## [Given records]
#####
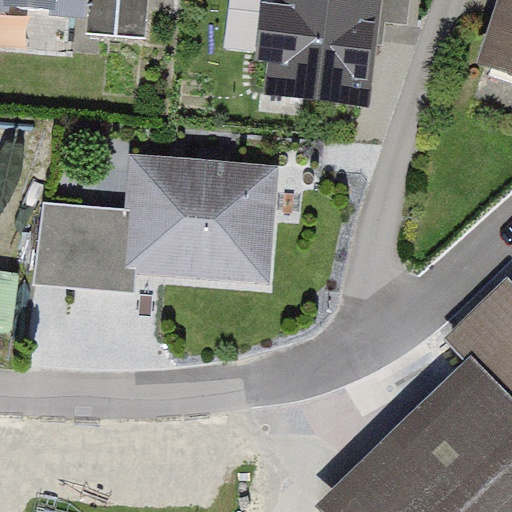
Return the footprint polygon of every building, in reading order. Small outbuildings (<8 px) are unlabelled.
[(79,0),(0,0),(0,8),(78,15),(79,0)] [(151,0),(90,0),(88,34),(148,39),(151,0)] [(275,93),(363,104),(373,19),(410,24),(412,0),(286,0),(285,16),(268,14),(263,53),(279,55),(275,93)] [(511,0),(490,60),(511,67),(511,0)] [(272,176),(141,167),(137,224),(76,219),(71,285),(134,289),(136,266),(264,275),(272,176)] [(511,511),(511,287),(314,487),(338,511),(511,511)]
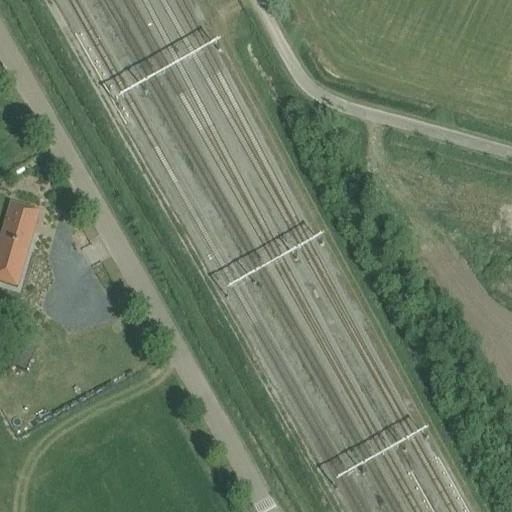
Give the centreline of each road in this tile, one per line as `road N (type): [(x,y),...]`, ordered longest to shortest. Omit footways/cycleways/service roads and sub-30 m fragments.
road 1 (unclassified): [(268,511),(0,38)]
road 2 (unclassified): [(511,156),(344,108),(310,85),(262,0)]
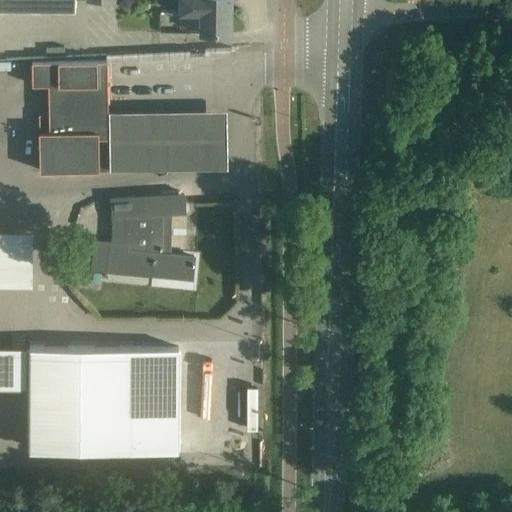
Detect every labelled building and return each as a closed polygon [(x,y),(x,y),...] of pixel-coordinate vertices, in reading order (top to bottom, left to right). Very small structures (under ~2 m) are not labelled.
[(75,0),(0,0),(0,7),(75,8),(75,0)] [(231,0),(179,0),(179,11),(201,11),(200,33),(231,34),(231,0)] [(107,73),(107,60),(33,61),(33,73),(33,84),(49,84),(50,114),(40,114),(41,169),(79,169),(109,168),(107,73)] [(109,116),(110,174),(227,173),(226,114),(109,116)] [(95,240),(92,266),(103,267),(103,273),(106,273),(106,268),(192,276),(193,265),(195,264),(195,260),(194,259),(194,256),(169,253),(170,212),(185,211),(184,194),(112,198),(113,215),(112,242),(95,240)] [(0,278),(32,279),(32,237),(0,236),(0,278)] [(30,346),(30,449),(180,451),(179,346),(30,346)]
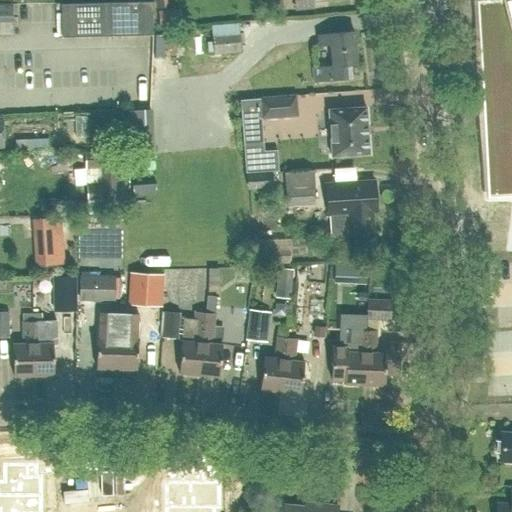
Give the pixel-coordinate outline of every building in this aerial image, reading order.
[(152,0),(153,9),(167,7),(166,0),(152,0)] [(294,0),(295,9),(313,7),(312,1),(317,0),(294,0)] [(511,0),(476,0),(486,196),(511,194),(511,0)] [(61,37),(151,35),(150,2),(60,4),(61,37)] [(158,10),(159,27),(182,26),(181,9),(158,10)] [(210,25),(210,34),(212,54),(240,51),(239,32),(238,32),(238,22),(210,25)] [(329,46),(331,65),(311,67),(313,83),(345,79),(344,66),(356,64),(352,31),(316,35),(317,47),(329,46)] [(276,44),(299,43),(298,33),(275,34),(276,44)] [(259,97),(259,98),(240,99),(241,120),(261,119),(297,116),(295,94),(259,97)] [(331,157),(368,154),(365,107),(327,109),(331,157)] [(151,110),(127,111),(128,142),(152,141),(151,110)] [(38,139),(15,140),(15,152),(39,151),(38,139)] [(284,171),(279,146),(255,150),(259,175),(284,171)] [(84,151),(85,169),(100,168),(101,183),(86,184),(87,201),(120,199),(117,150),(84,151)] [(371,206),(375,206),(373,180),(333,183),(335,213),(327,213),(328,215),(329,215),(330,239),(348,238),(348,240),(373,238),(371,206)] [(311,181),(286,182),(287,204),(311,203),(311,181)] [(29,265),(55,263),(52,217),(26,219),(29,265)] [(334,265),(333,281),(365,282),(366,266),(334,265)] [(129,272),(127,304),(161,307),(163,274),(129,272)] [(78,275),(78,301),(114,302),(115,275),(78,275)] [(364,330),(365,330),(366,320),(390,321),(391,299),(367,298),(366,317),(365,317),(364,330)] [(69,300),(53,301),(55,336),(82,334),(81,302),(69,303),(69,300)] [(247,316),(244,336),(246,336),(246,339),(266,341),(269,311),(249,309),(248,316),(247,316)] [(0,310),(0,337),(8,337),(8,311),(0,310)] [(181,339),(181,340),(178,372),(198,374),(203,320),(213,321),(214,312),(194,310),(194,318),(183,317),(181,339)] [(97,336),(96,368),(116,368),(118,312),(98,311),(97,336)] [(161,311),(159,331),(159,336),(161,336),(161,337),(177,338),(179,312),(163,311),(161,311)] [(118,312),(116,368),(136,369),(137,337),(137,313),(118,312)] [(33,375),(32,313),(22,313),(22,321),(21,321),(21,343),(12,343),(12,375),(33,375)] [(32,313),(33,375),(53,375),(52,343),(42,343),(42,321),(41,321),(41,313),(32,313)] [(203,320),(198,374),(218,376),(221,344),(211,343),(213,321),(203,320)] [(311,337),(324,339),(327,322),(313,320),(311,337)] [(342,383),(363,384),(364,330),(354,330),(353,351),(343,351),(342,383)] [(383,353),(374,352),(375,330),(365,330),(364,330),(363,384),(383,385),(383,373),(398,374),(399,342),(383,341),(383,353)] [(279,390),(286,336),(276,335),(273,357),(263,356),(259,388),(279,390)] [(286,336),(279,390),(299,393),(303,361),(292,360),(295,338),(286,336)] [(511,460),(511,433),(500,433),(499,460),(511,460)] [(0,481),(0,495),(40,495),(40,476),(36,476),(36,464),(4,464),(4,481),(0,481)] [(209,482),(165,482),(165,507),(209,507),(209,482)] [(40,511),(40,495),(0,495),(0,511),(40,511)] [(282,511),(335,511),(336,504),(311,502),(310,507),(283,504),(282,511)]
#####
## [To be done]
Reproduce every line above word for word, leaving out the pictures.

## [Solution to this problem]
Return the footprint polygon of every building, in reading order. Small outbuildings (<8 px) are unlabelled.
[(79,0),(0,0),(0,8),(78,15),(79,0)] [(151,0),(90,0),(88,34),(148,39),(151,0)] [(275,93),(363,104),(373,19),(410,24),(412,0),(286,0),(285,16),(268,14),(263,53),(279,55),(275,93)] [(511,0),(490,60),(511,67),(511,0)] [(272,176),(141,167),(137,224),(76,219),(71,285),(134,289),(136,266),(264,275),(272,176)] [(511,511),(511,287),(314,487),(338,511),(511,511)]
Give the centreline of each road in this tile, one per line as `road N (type): [(x,y),...]`, ordered longest to shortest. Omit footways/cycleways/service roads and sub-30 m fragments.
road 1 (unclassified): [(268,511),(0,38)]
road 2 (unclassified): [(511,156),(344,108),(310,85),(262,0)]
Detect every labelled building and return each as a closed polygon [(x,y),(x,y),...] of pixel-coordinate vertices, in reading order (top to bottom, left to right). Very small structures (under ~2 m) are not labelled.
[(75,0),(0,0),(0,7),(75,8),(75,0)] [(231,0),(179,0),(179,11),(201,11),(200,33),(231,34),(231,0)] [(107,73),(107,60),(33,61),(33,73),(33,84),(49,84),(50,114),(40,114),(41,169),(79,169),(109,168),(107,73)] [(109,116),(110,174),(227,173),(226,114),(109,116)] [(95,240),(92,266),(103,267),(103,273),(106,273),(106,268),(192,276),(193,265),(195,264),(195,260),(194,259),(194,256),(169,253),(170,212),(185,211),(184,194),(112,198),(113,215),(112,242),(95,240)] [(0,278),(32,279),(32,237),(0,236),(0,278)] [(30,346),(30,449),(180,451),(179,346),(30,346)]
Give the pixel-coordinate outline of every building in this aerial image, reading order.
[(152,0),(153,9),(167,7),(166,0),(152,0)] [(294,0),(295,9),(313,7),(312,1),(317,0),(294,0)] [(511,0),(476,0),(486,196),(511,194),(511,0)] [(61,37),(151,35),(150,2),(60,4),(61,37)] [(158,10),(159,27),(182,26),(181,9),(158,10)] [(210,25),(210,34),(212,54),(240,51),(239,32),(238,32),(238,22),(210,25)] [(329,46),(331,65),(311,67),(313,83),(345,79),(344,66),(356,64),(352,31),(316,35),(317,47),(329,46)] [(276,44),(299,43),(298,33),(275,34),(276,44)] [(259,97),(259,98),(240,99),(241,120),(261,119),(297,116),(295,94),(259,97)] [(331,157),(368,154),(365,107),(327,109),(331,157)] [(151,110),(127,111),(128,142),(152,141),(151,110)] [(38,139),(15,140),(15,152),(39,151),(38,139)] [(284,171),(279,146),(255,150),(259,175),(284,171)] [(84,151),(85,169),(100,168),(101,183),(86,184),(87,201),(120,199),(117,150),(84,151)] [(371,206),(375,206),(373,180),(333,183),(335,213),(327,213),(328,215),(329,215),(330,239),(348,238),(348,240),(373,238),(371,206)] [(311,181),(286,182),(287,204),(311,203),(311,181)] [(29,265),(55,263),(52,217),(26,219),(29,265)] [(334,265),(333,281),(365,282),(366,266),(334,265)] [(129,272),(127,304),(161,307),(163,274),(129,272)] [(78,275),(78,301),(114,302),(115,275),(78,275)] [(364,330),(365,330),(366,320),(390,321),(391,299),(367,298),(366,317),(365,317),(364,330)] [(69,300),(53,301),(55,336),(82,334),(81,302),(69,303),(69,300)] [(247,316),(244,336),(246,336),(246,339),(266,341),(269,311),(249,309),(248,316),(247,316)] [(0,310),(0,337),(8,337),(8,311),(0,310)] [(181,339),(181,340),(178,372),(198,374),(203,320),(213,321),(214,312),(194,310),(194,318),(183,317),(181,339)] [(97,336),(96,368),(116,368),(118,312),(98,311),(97,336)] [(161,311),(159,331),(159,336),(161,336),(161,337),(177,338),(179,312),(163,311),(161,311)] [(118,312),(116,368),(136,369),(137,337),(137,313),(118,312)] [(33,375),(32,313),(22,313),(22,321),(21,321),(21,343),(12,343),(12,375),(33,375)] [(32,313),(33,375),(53,375),(52,343),(42,343),(42,321),(41,321),(41,313),(32,313)] [(203,320),(198,374),(218,376),(221,344),(211,343),(213,321),(203,320)] [(311,337),(324,339),(327,322),(313,320),(311,337)] [(342,383),(363,384),(364,330),(354,330),(353,351),(343,351),(342,383)] [(383,353),(374,352),(375,330),(365,330),(364,330),(363,384),(383,385),(383,373),(398,374),(399,342),(383,341),(383,353)] [(279,390),(286,336),(276,335),(273,357),(263,356),(259,388),(279,390)] [(286,336),(279,390),(299,393),(303,361),(292,360),(295,338),(286,336)] [(511,460),(511,433),(500,433),(499,460),(511,460)] [(0,481),(0,495),(40,495),(40,476),(36,476),(36,464),(4,464),(4,481),(0,481)] [(209,482),(165,482),(165,507),(209,507),(209,482)] [(40,511),(40,495),(0,495),(0,511),(40,511)] [(282,511),(335,511),(336,504),(311,502),(310,507),(283,504),(282,511)]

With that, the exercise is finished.